■ Directions
Your output should be the line with "(573, 148) = (647, 127): pink" followed by every remaining line of the entries, reproduced exactly.

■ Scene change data
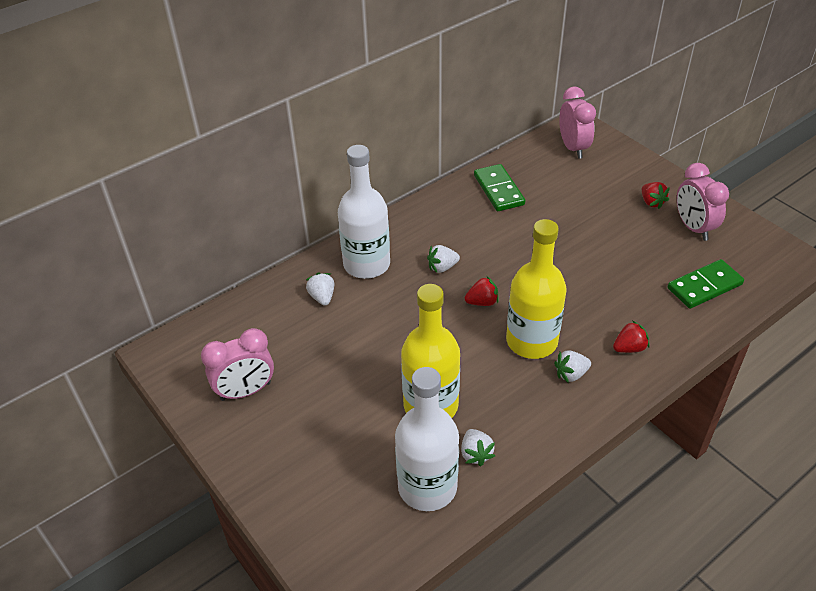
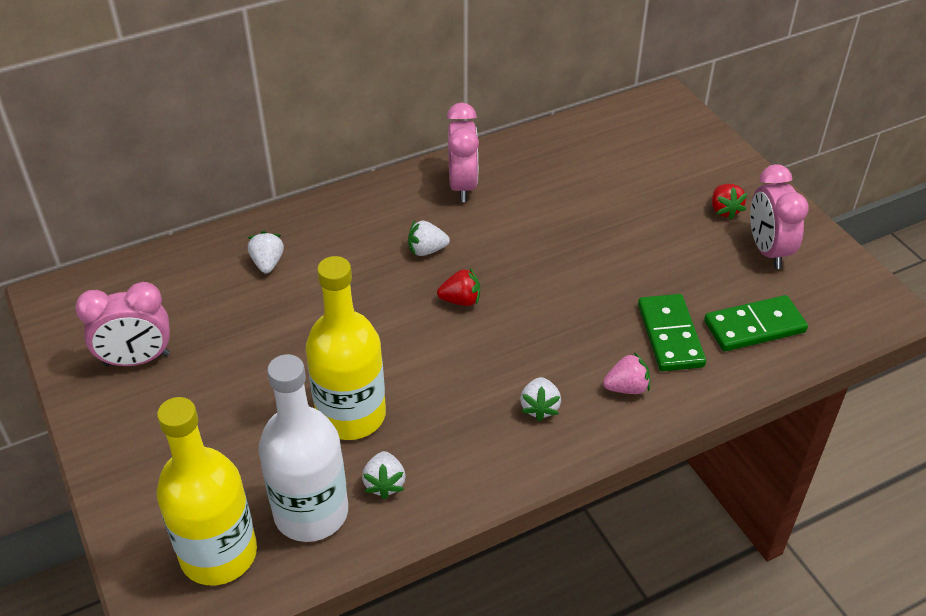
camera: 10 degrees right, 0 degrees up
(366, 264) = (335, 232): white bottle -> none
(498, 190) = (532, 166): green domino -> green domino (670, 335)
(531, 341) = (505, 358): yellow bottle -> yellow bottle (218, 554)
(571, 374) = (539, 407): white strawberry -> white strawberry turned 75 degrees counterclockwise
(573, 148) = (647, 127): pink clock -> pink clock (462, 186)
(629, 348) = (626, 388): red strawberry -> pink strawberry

■ Reply to the exercise
(573, 148) = (647, 127): pink clock -> pink clock (462, 186)
(629, 348) = (626, 388): red strawberry -> pink strawberry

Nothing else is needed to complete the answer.